**Directions:** The word "none" marks the lines to report; pull each of them from the listing.

╭──

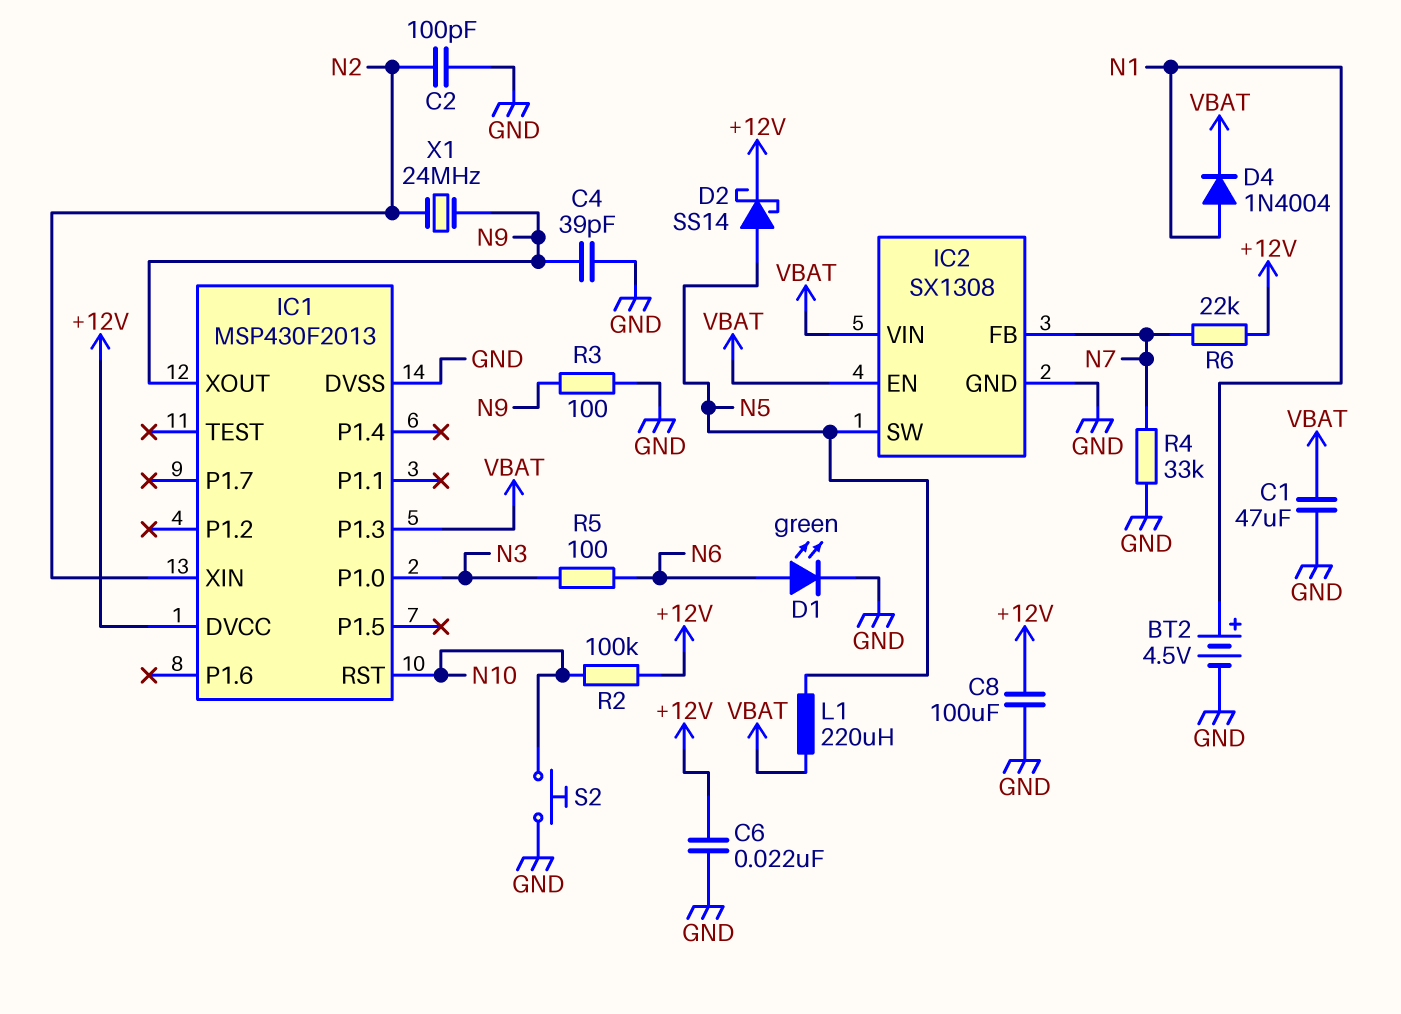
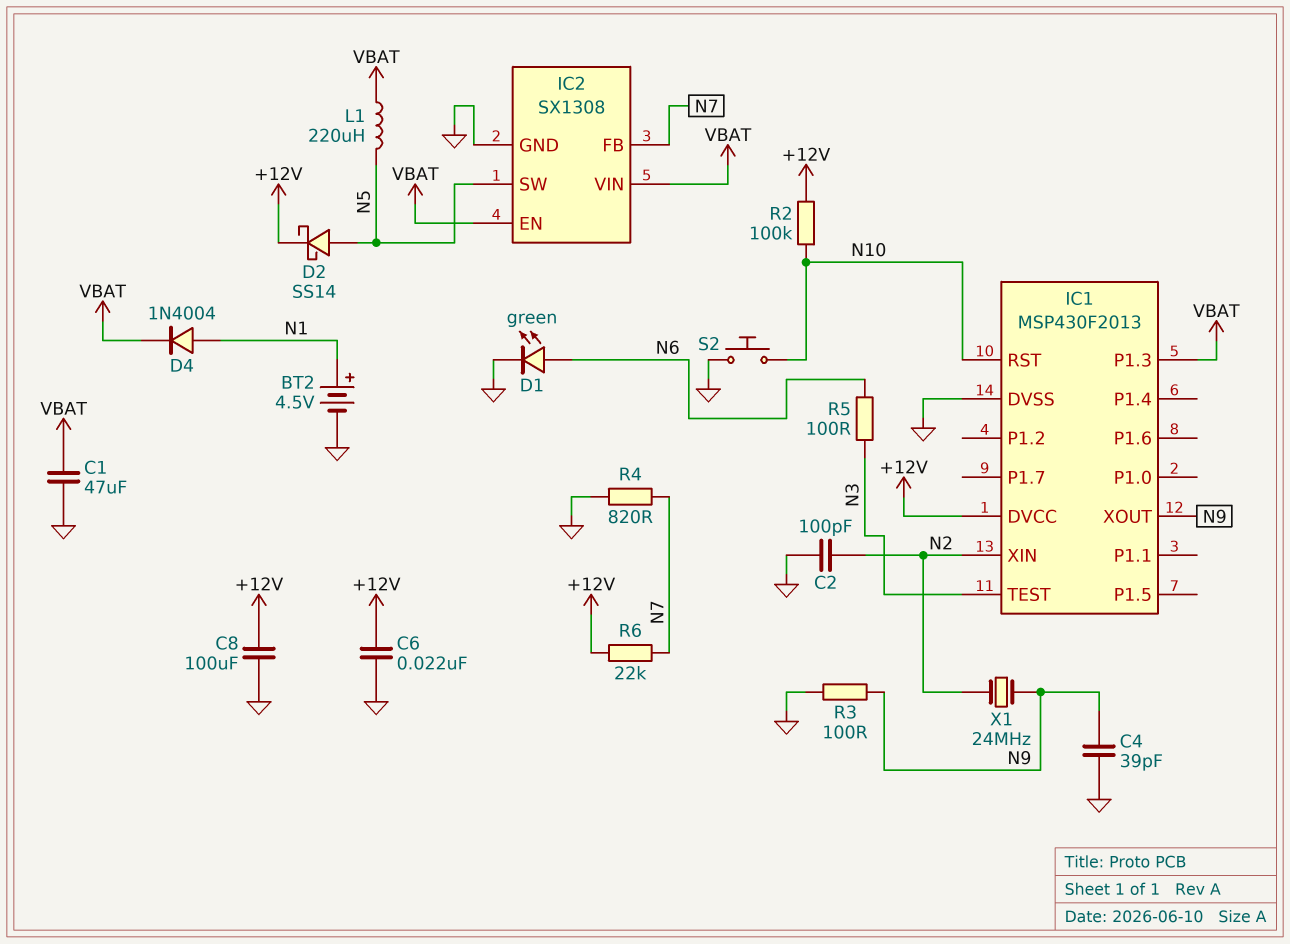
IC1 pin P1.0: N3 -> none
IC1 pin TEST: none -> N3
R4: 33k (GND, N7) -> 820 (GND, N7)

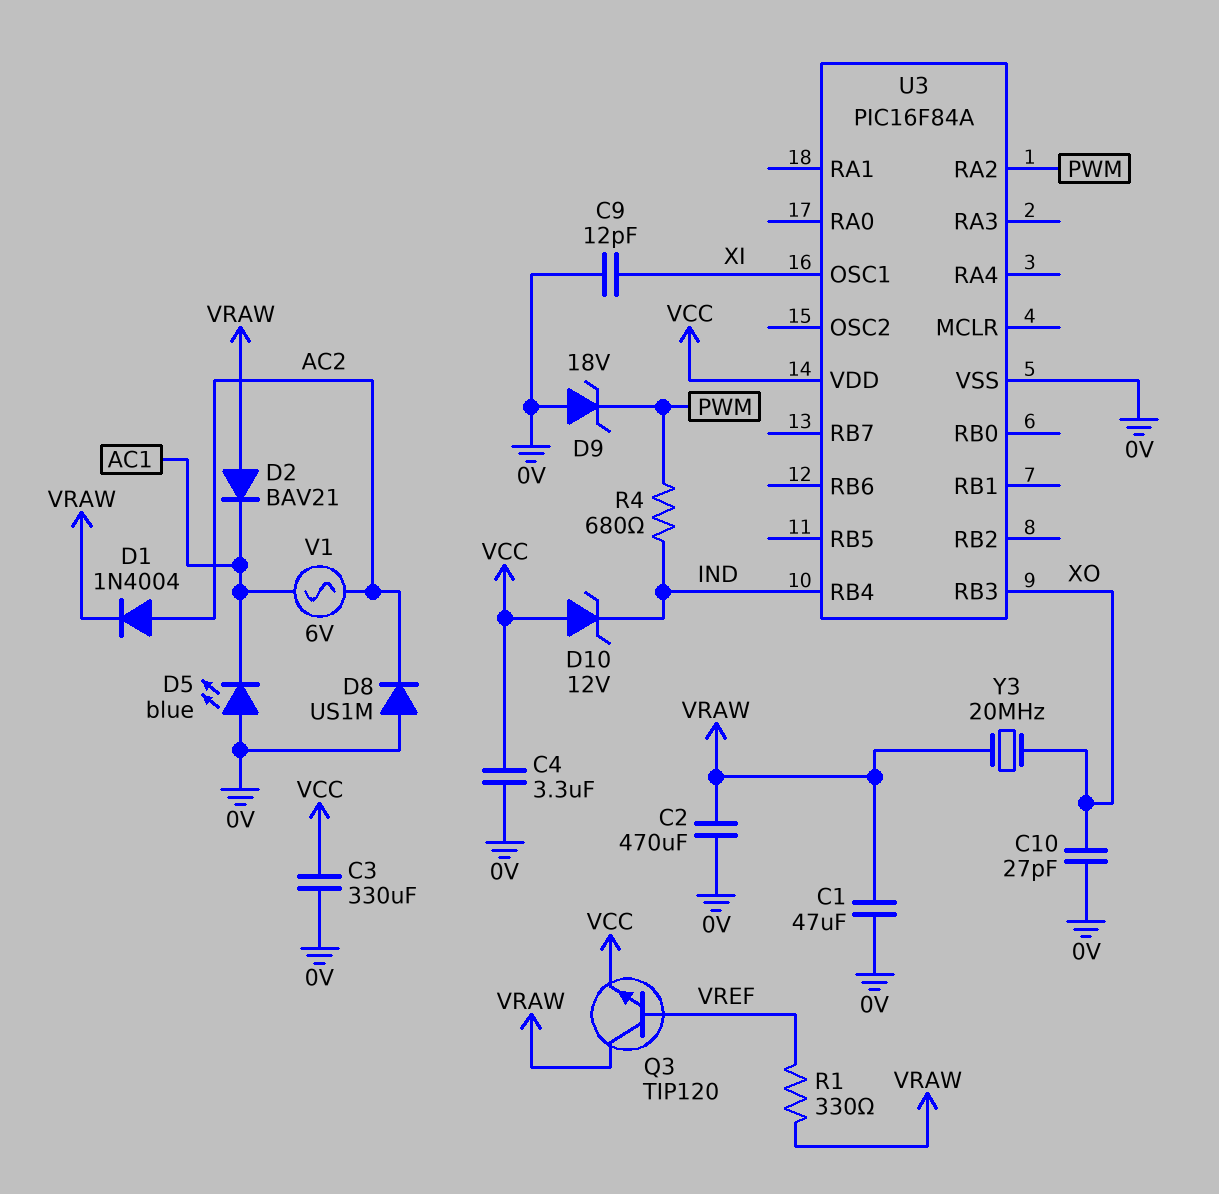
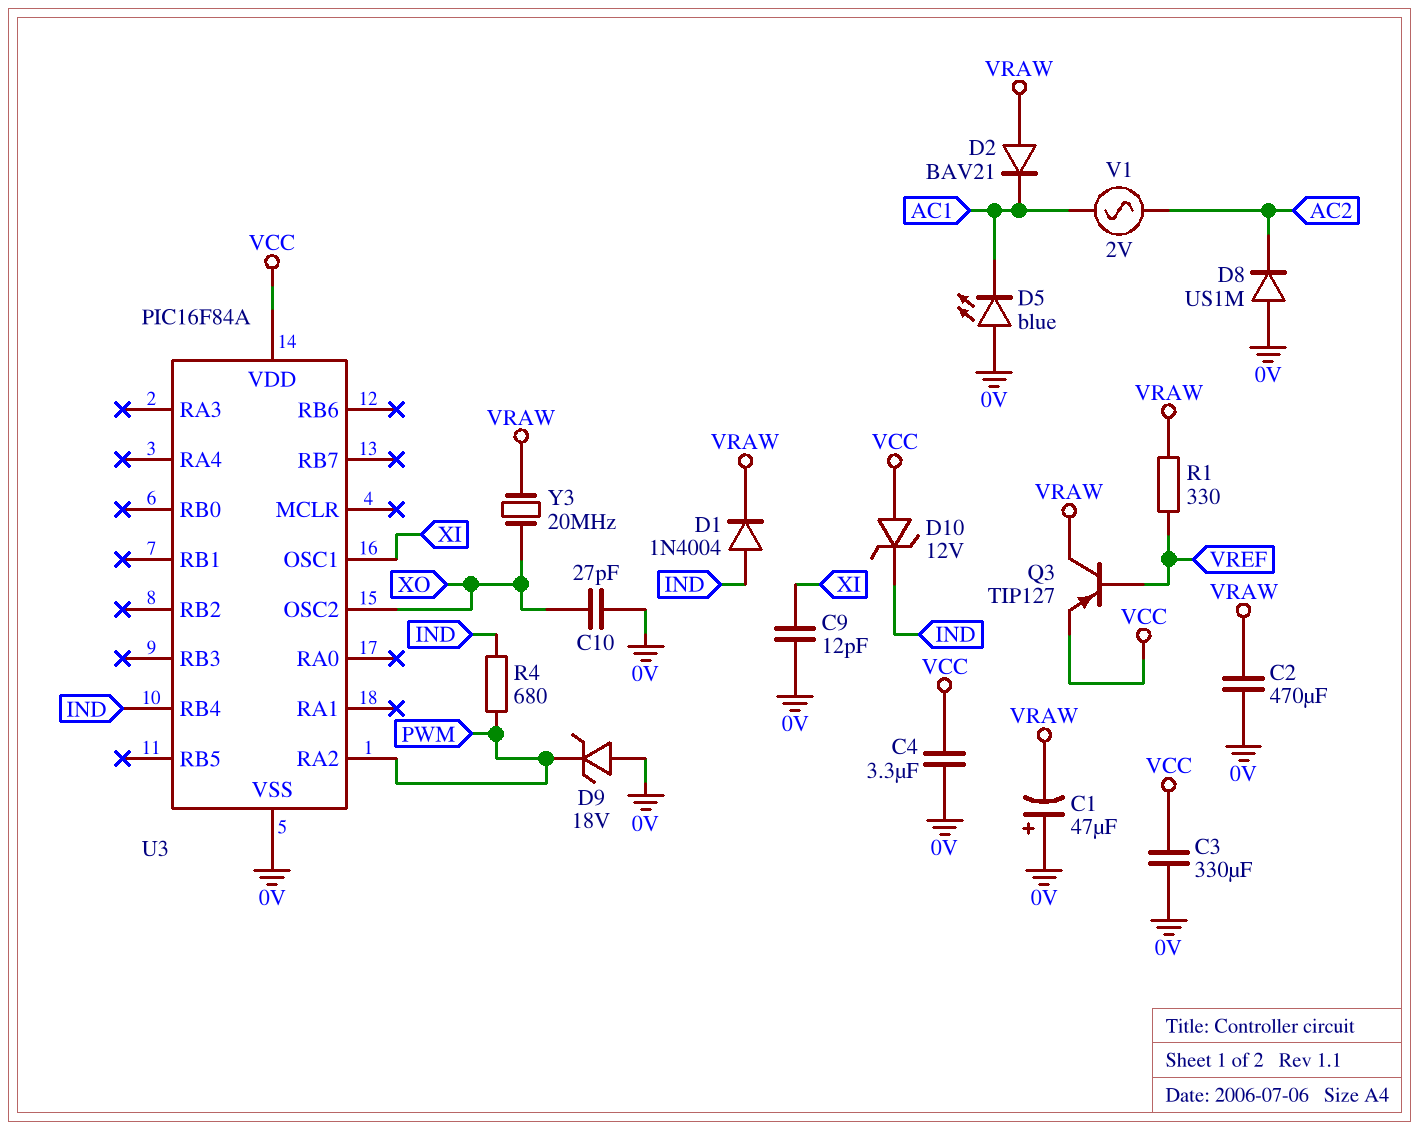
C1: 47uF (0V, VRAW) -> 47uF (plus 0V, minus VRAW)
D1: diode 1N4004 (A AC2, K VRAW) -> diode 1N4004 (A IND, K VRAW)
Q3: NPN TIP120 (B VREF, C VRAW, E VCC) -> PNP TIP127 (B VREF, C VRAW, E VCC)
U3 pin OSC2: none -> XO
U3 pin RB3: XO -> none
V1: AC 6V (AC1, AC2) -> AC 2V (AC1, AC2)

╰──

**Response box:**
IC1 pin P1.0: N3 -> none
IC1 pin TEST: none -> N3
U3 pin OSC2: none -> XO
U3 pin RB3: XO -> none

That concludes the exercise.